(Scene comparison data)
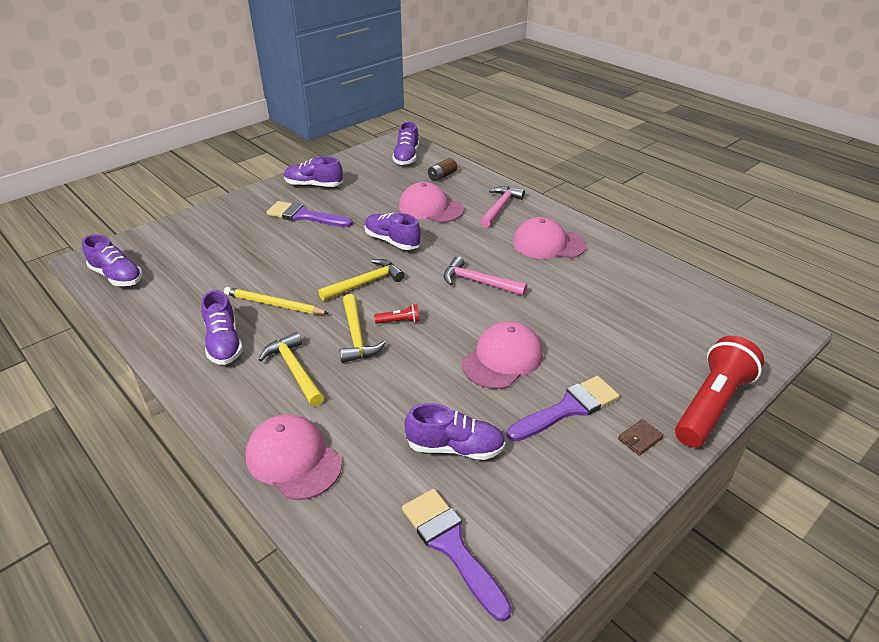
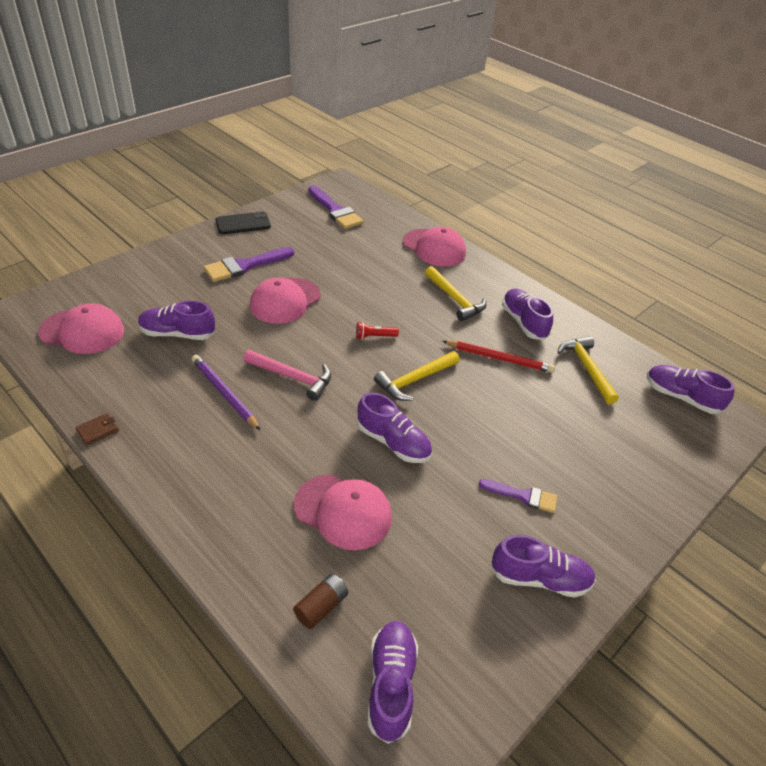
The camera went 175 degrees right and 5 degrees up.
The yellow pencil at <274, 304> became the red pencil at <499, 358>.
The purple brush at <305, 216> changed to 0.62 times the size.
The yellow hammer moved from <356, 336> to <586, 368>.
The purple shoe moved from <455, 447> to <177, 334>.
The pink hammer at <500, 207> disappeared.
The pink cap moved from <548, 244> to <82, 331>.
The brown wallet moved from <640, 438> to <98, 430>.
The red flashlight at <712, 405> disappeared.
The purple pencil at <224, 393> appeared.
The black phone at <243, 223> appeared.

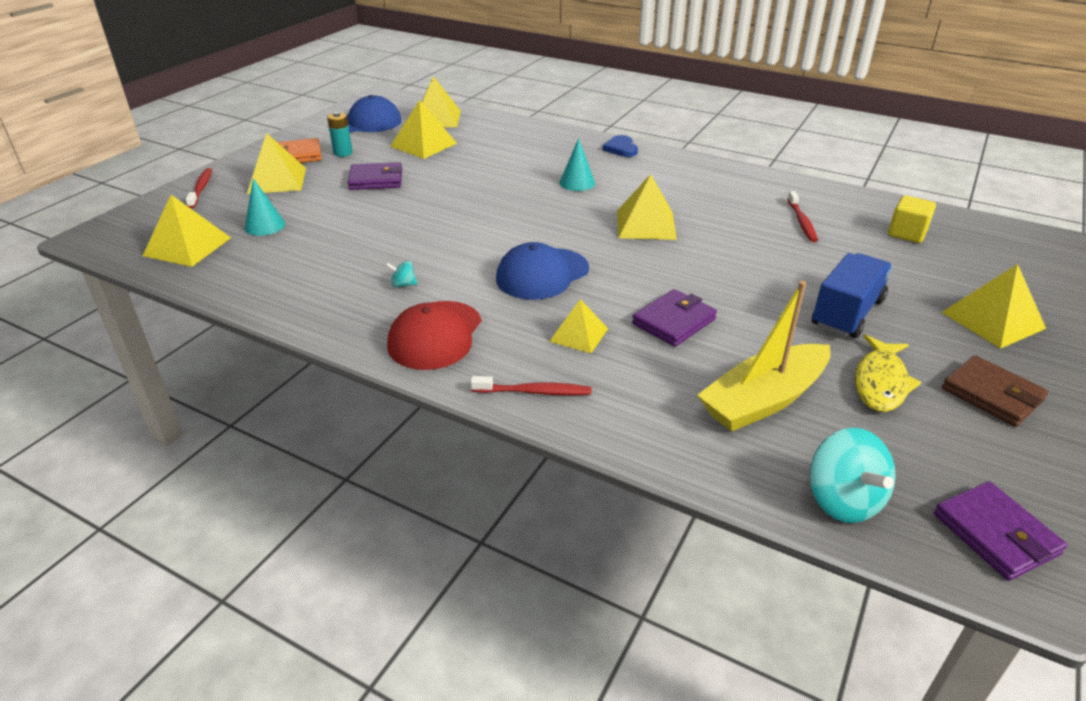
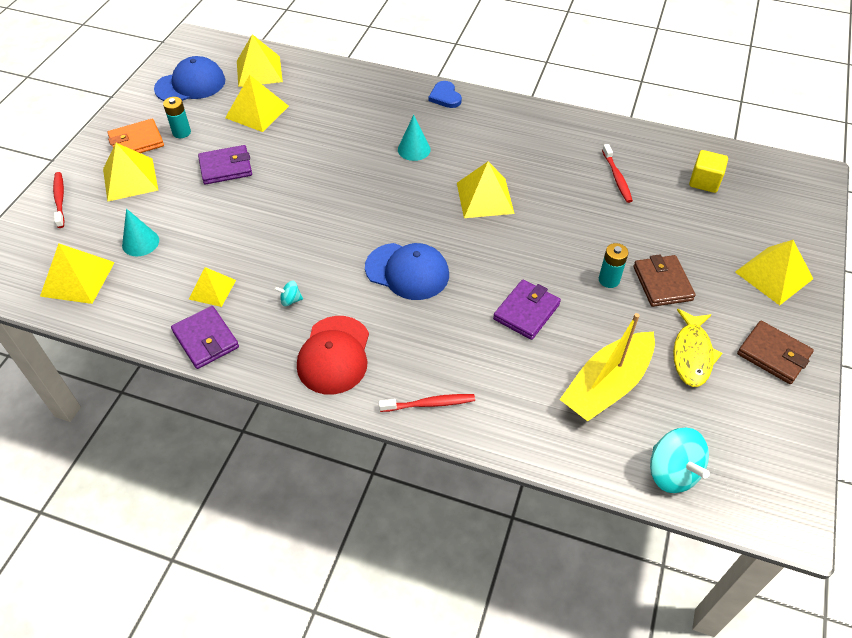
The camera went 10 degrees left and 15 degrees up.
The blue cap at <542, 274> turned 105 degrees counterclockwise.
The yellow pyramid moved from <578, 335> to <212, 289>.
The blue truck at <847, 313> was replaced by the brown wallet at <662, 283>.
The purple wallet moved from <995, 534> to <206, 339>.
The turquoise battery at <609, 280> appeared.

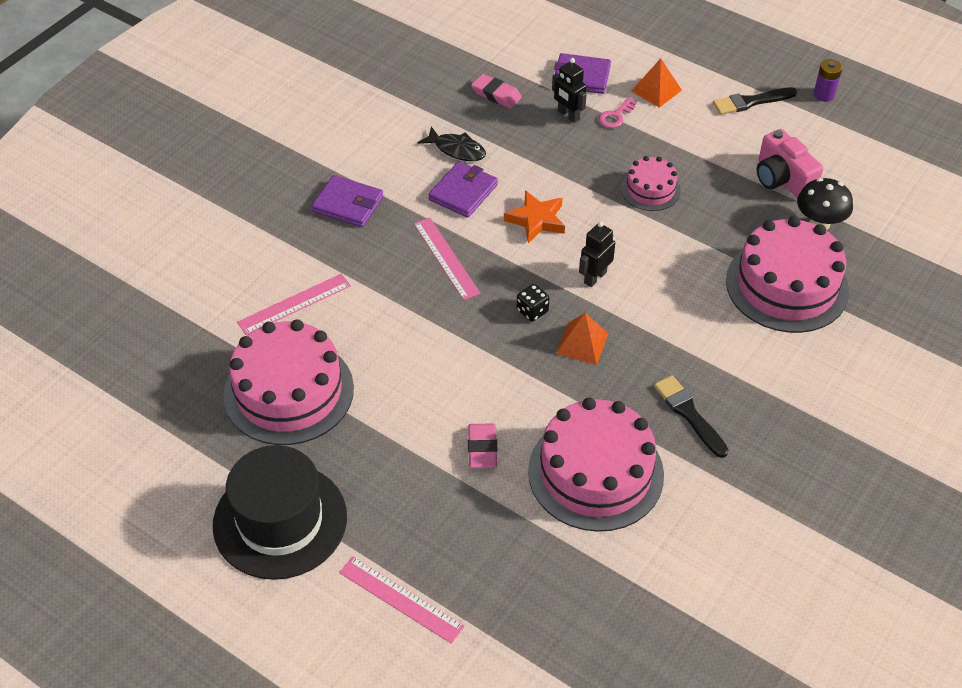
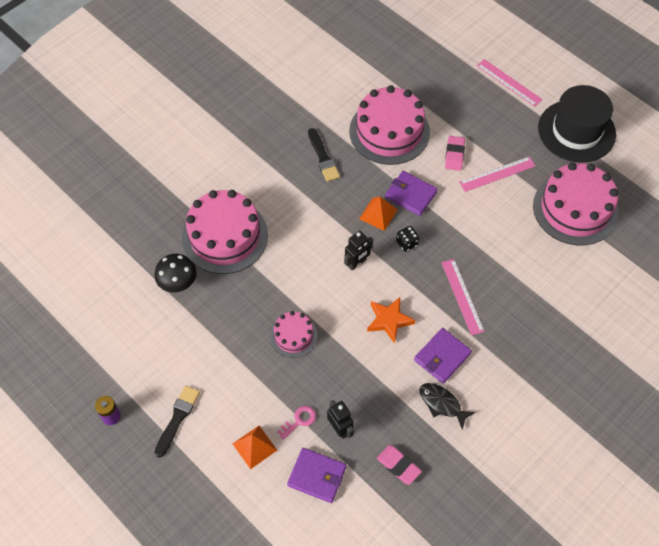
The camera went 170 degrees left and 10 degrees up.
The pink ruler moved from <294, 304> to <497, 174>.
The purple wallet moved from <348, 204> to <410, 195>.
The black brush at <751, 102> turned 60 degrees counterclockwise.
The pink camera at <782, 179> disappeared.

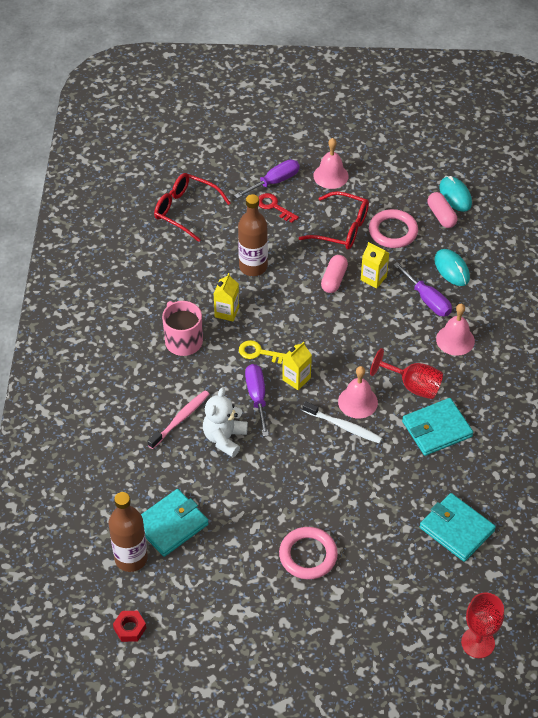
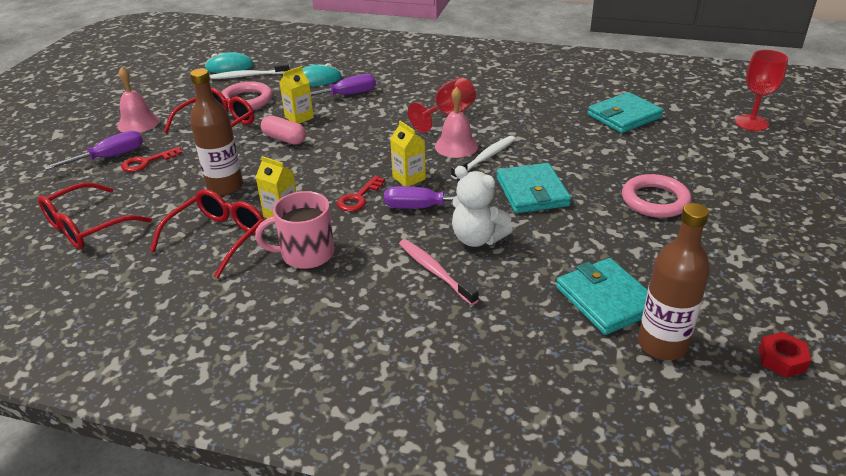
The camera went 75 degrees left and 15 degrees down.
The purple screwdriver at <274, 182> turned 75 degrees clockwise.
The yellow key at <259, 353> became the red key at <358, 198>.
The turquoise wallet moved from <437, 429> to <532, 192>.
The pink capsule at <441, 216> was replaced by the white toothbrush at <248, 76>.
The pink bell at <455, 340> disappeared.
The red glasses at <219, 238> appeared.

> What the task requires
Copy exactly what appears in the entries, beginning with the first line and ending with the line that has "The purple wallet moved from <995, 534>", but not the pictures.

> Answer
The camera went 175 degrees right and 5 degrees up.
The yellow pencil at <274, 304> became the red pencil at <499, 358>.
The purple brush at <305, 216> changed to 0.62 times the size.
The yellow hammer moved from <356, 336> to <586, 368>.
The purple shoe moved from <455, 447> to <177, 334>.
The pink hammer at <500, 207> disappeared.
The pink cap moved from <548, 244> to <82, 331>.
The brown wallet moved from <640, 438> to <98, 430>.
The red flashlight at <712, 405> disappeared.
The purple pencil at <224, 393> appeared.
The black phone at <243, 223> appeared.

The camera went 10 degrees left and 15 degrees up.
The blue cap at <542, 274> turned 105 degrees counterclockwise.
The yellow pyramid moved from <578, 335> to <212, 289>.
The blue truck at <847, 313> was replaced by the brown wallet at <662, 283>.
The purple wallet moved from <995, 534> to <206, 339>.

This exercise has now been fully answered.